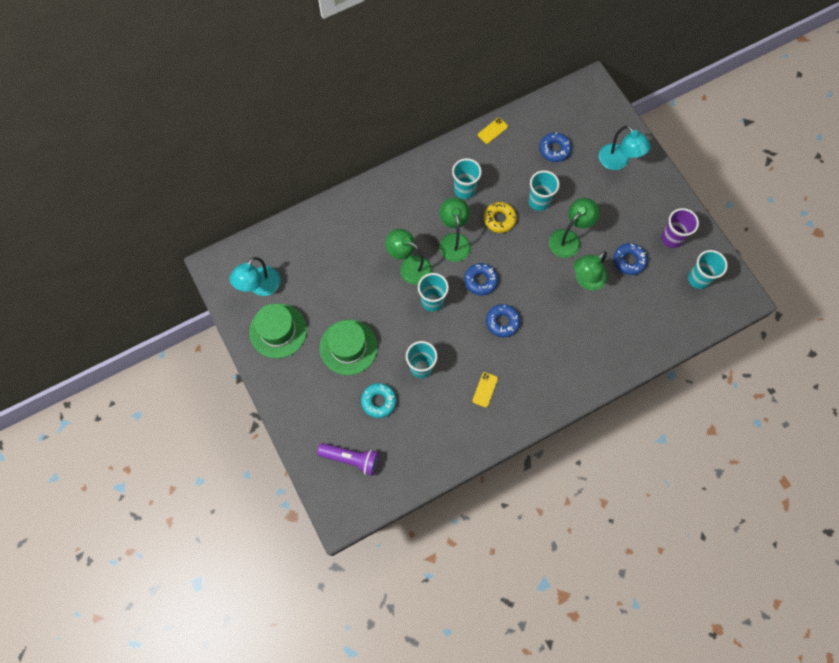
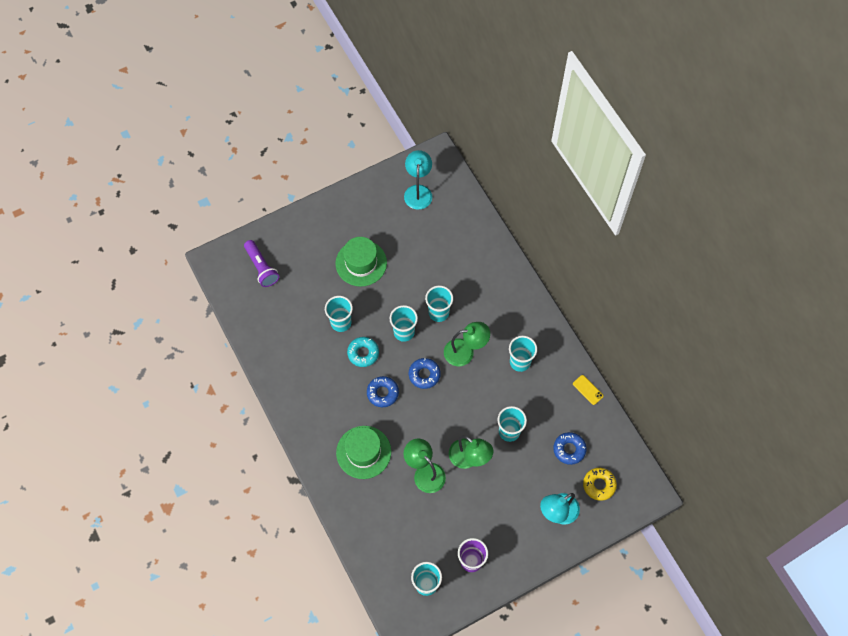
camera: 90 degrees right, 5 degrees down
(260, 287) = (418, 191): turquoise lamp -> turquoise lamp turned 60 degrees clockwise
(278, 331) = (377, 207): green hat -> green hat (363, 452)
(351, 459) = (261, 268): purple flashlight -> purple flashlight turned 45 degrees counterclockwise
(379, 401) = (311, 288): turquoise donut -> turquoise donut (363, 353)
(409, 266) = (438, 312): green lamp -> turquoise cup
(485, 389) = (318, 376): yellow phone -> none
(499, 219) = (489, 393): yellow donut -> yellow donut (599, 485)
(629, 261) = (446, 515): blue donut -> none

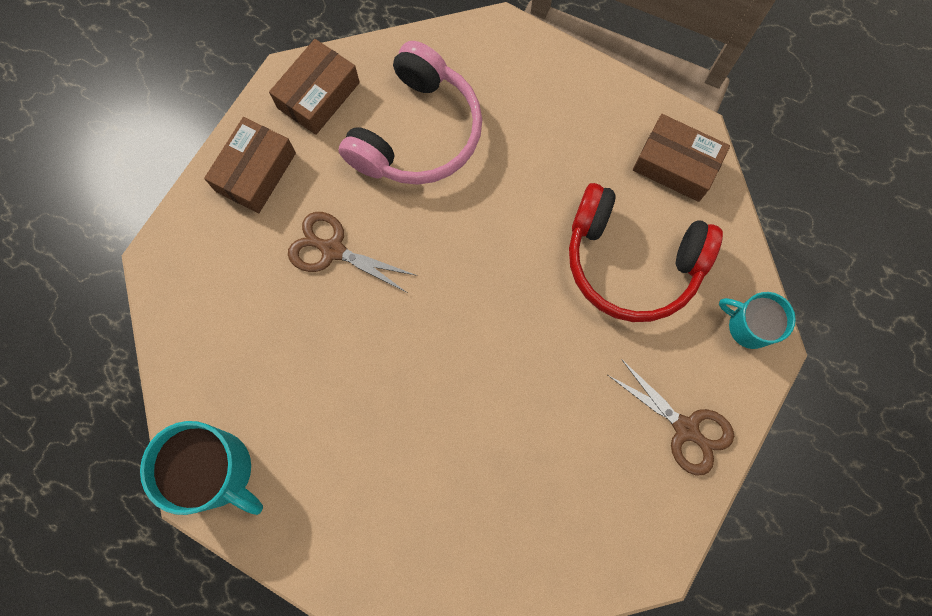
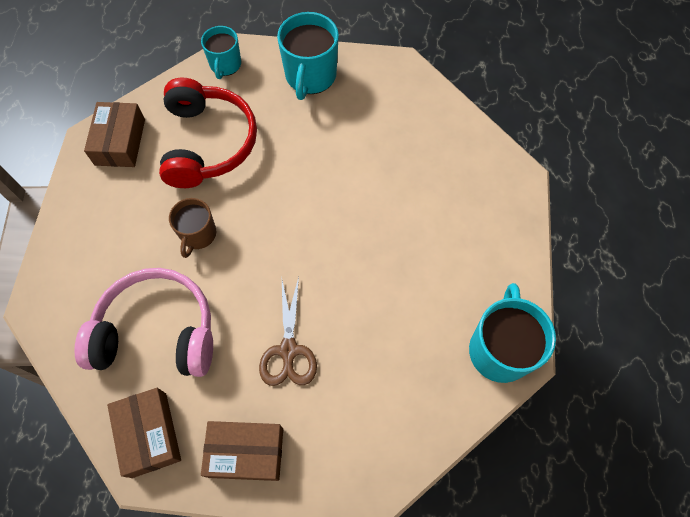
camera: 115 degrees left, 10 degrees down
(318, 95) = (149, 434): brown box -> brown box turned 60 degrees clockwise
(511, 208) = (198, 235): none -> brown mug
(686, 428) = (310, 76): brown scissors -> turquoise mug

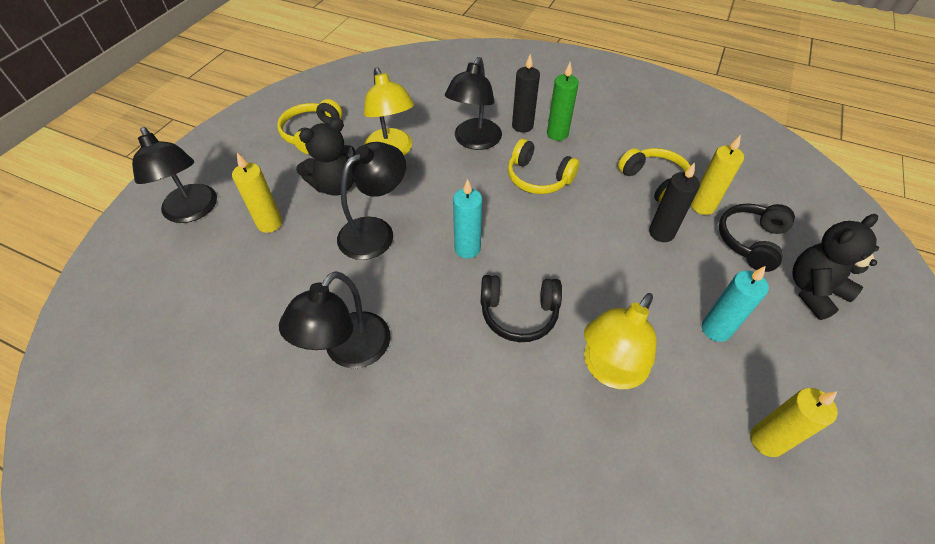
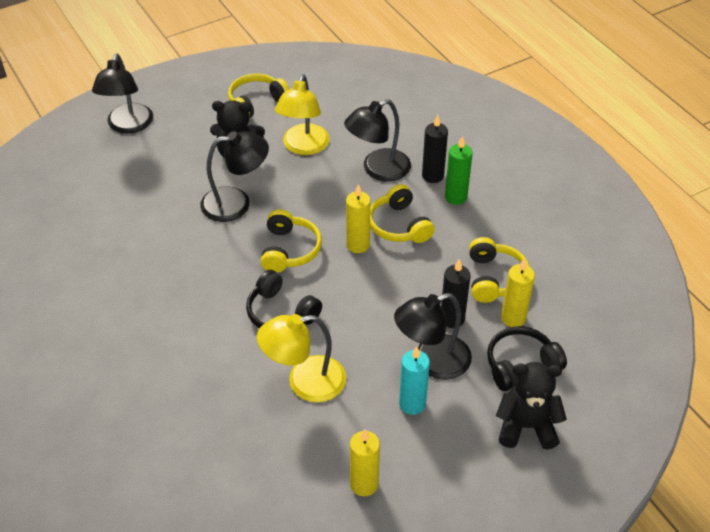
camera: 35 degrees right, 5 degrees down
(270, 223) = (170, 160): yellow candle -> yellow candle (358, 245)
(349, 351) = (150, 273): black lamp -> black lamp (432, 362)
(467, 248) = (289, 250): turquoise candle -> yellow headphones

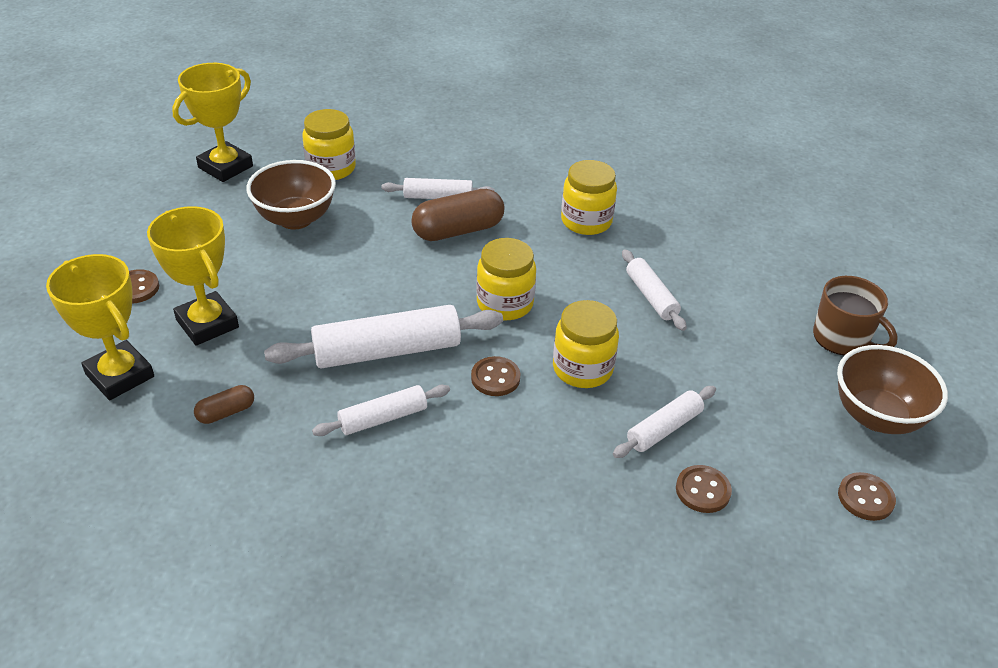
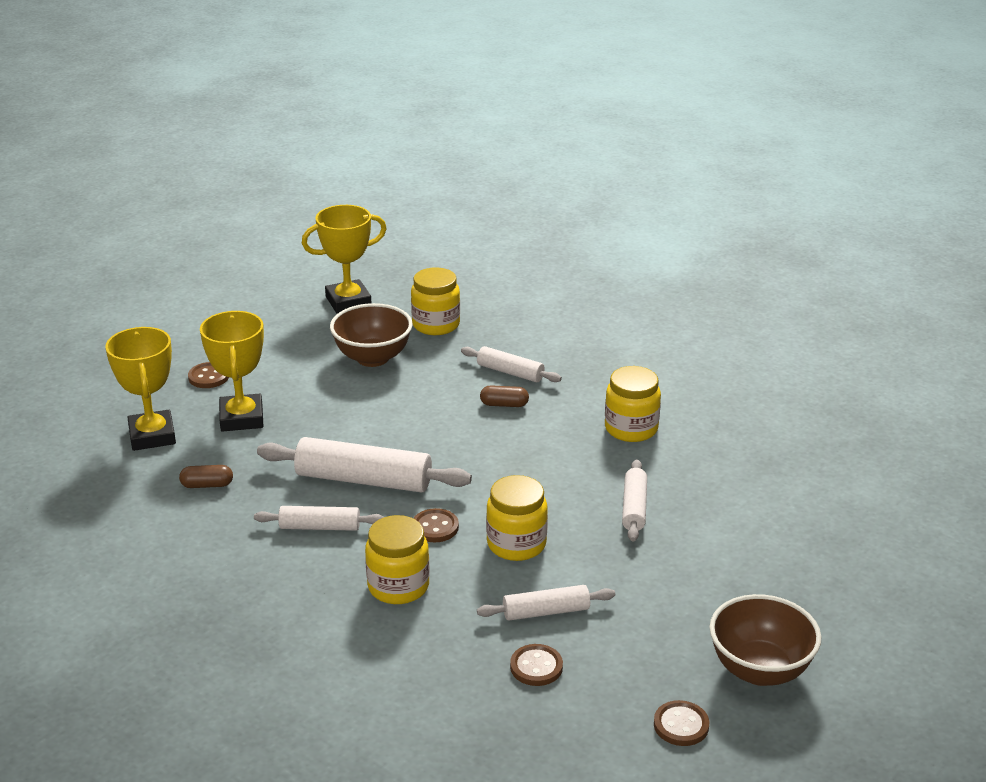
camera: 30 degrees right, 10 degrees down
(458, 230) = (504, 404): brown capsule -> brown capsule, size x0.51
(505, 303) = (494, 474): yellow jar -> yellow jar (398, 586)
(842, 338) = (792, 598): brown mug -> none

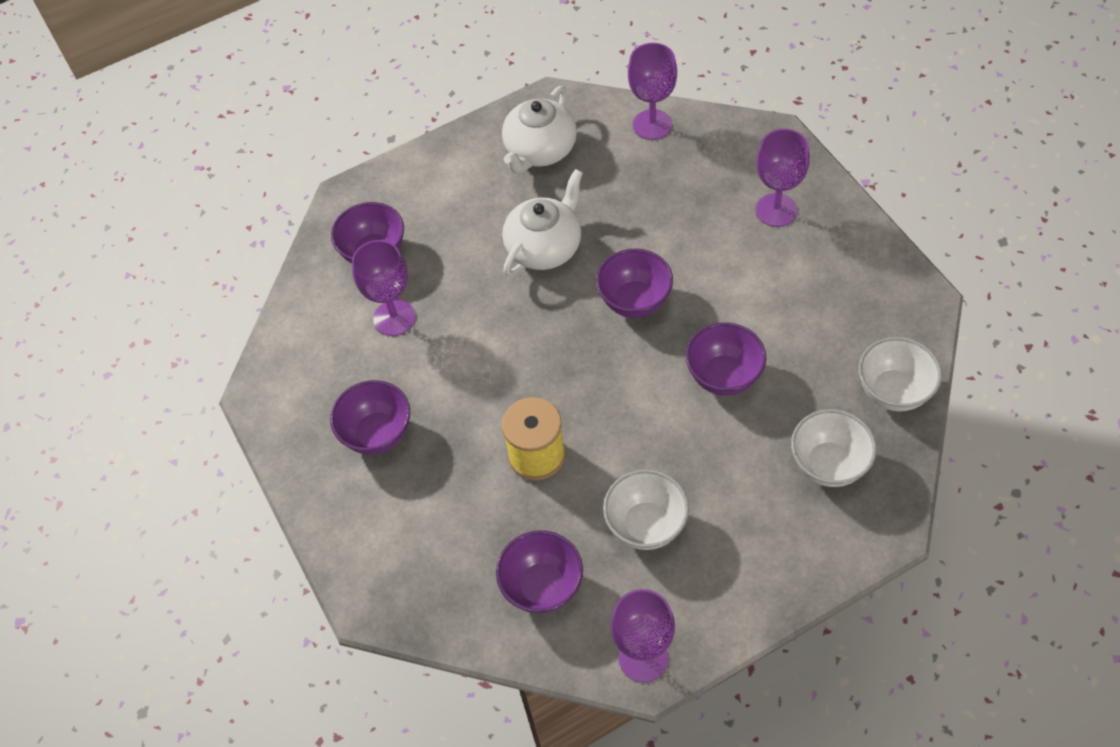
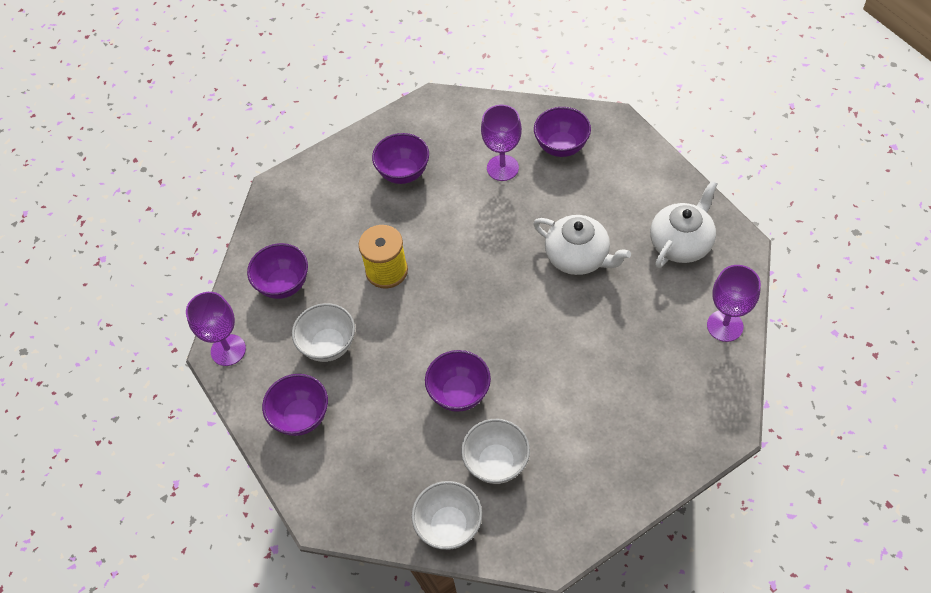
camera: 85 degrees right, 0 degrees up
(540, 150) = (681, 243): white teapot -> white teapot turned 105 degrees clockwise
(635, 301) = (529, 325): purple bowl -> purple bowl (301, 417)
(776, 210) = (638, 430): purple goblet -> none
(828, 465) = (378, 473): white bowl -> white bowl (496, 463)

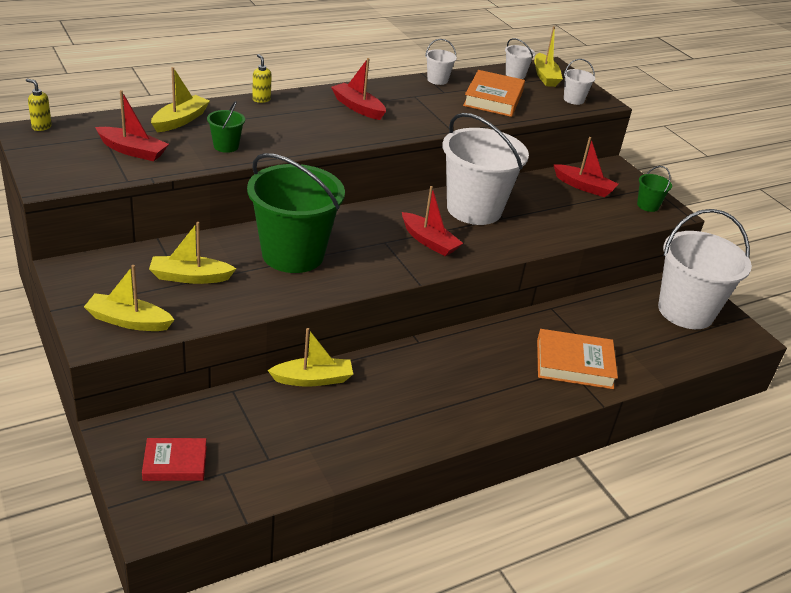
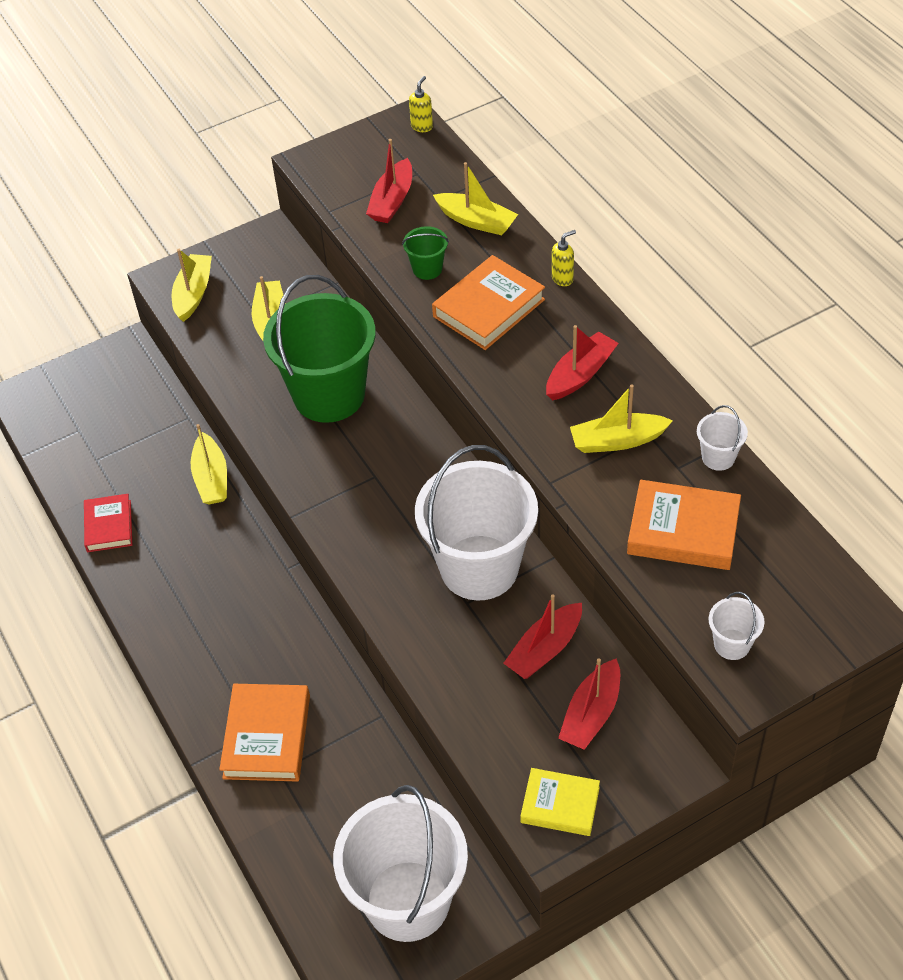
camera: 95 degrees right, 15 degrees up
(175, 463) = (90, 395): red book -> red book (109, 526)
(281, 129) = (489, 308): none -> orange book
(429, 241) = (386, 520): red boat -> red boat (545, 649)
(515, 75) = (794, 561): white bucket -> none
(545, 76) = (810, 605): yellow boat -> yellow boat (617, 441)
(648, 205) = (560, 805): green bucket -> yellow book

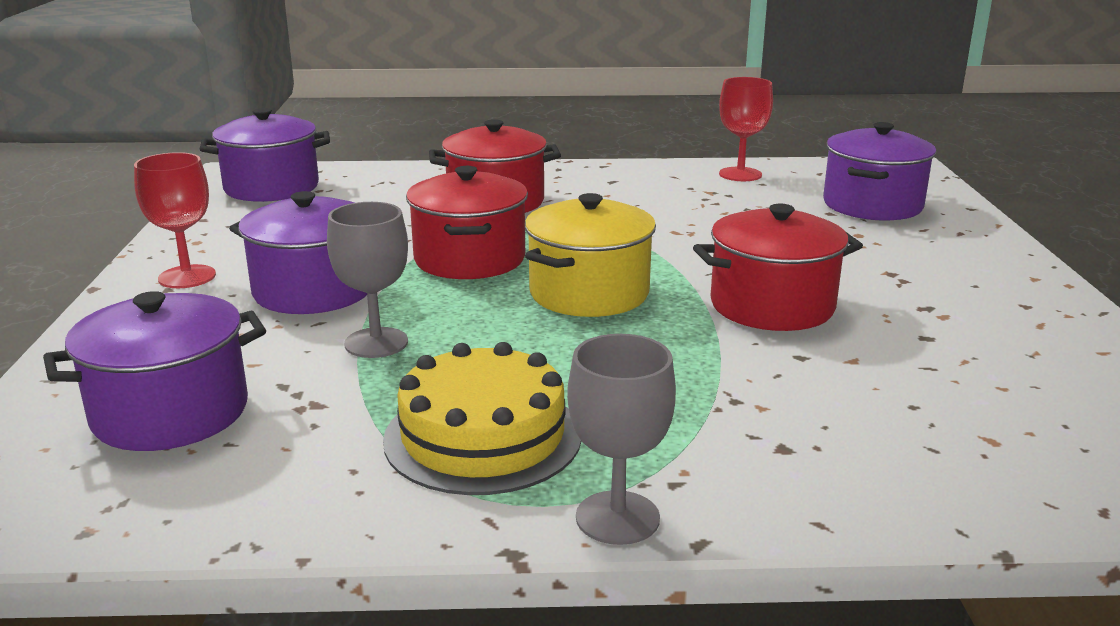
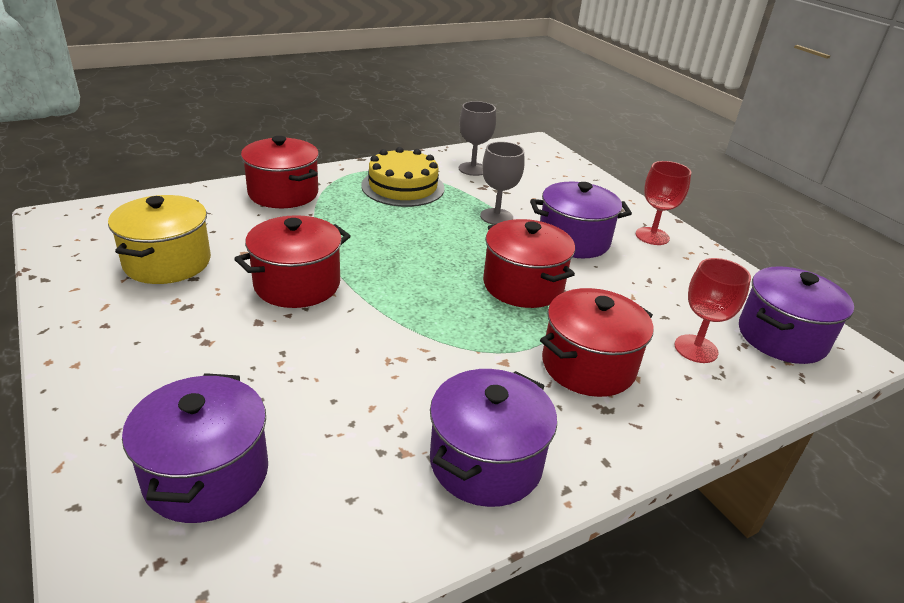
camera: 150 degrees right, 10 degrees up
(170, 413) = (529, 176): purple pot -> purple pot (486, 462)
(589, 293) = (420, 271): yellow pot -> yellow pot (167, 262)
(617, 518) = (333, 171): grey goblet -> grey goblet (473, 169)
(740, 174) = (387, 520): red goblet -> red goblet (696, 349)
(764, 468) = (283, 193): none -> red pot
------------------------------------------------------------
#### EXERCISE DIRECTIONS
Write out again, unchanged, every line from the line containing "(589, 293) = (420, 271): yellow" to the final line of the material above.

#### ANSWER TO THIS PROBLEM
(589, 293) = (420, 271): yellow pot -> yellow pot (167, 262)
(617, 518) = (333, 171): grey goblet -> grey goblet (473, 169)
(740, 174) = (387, 520): red goblet -> red goblet (696, 349)
(764, 468) = (283, 193): none -> red pot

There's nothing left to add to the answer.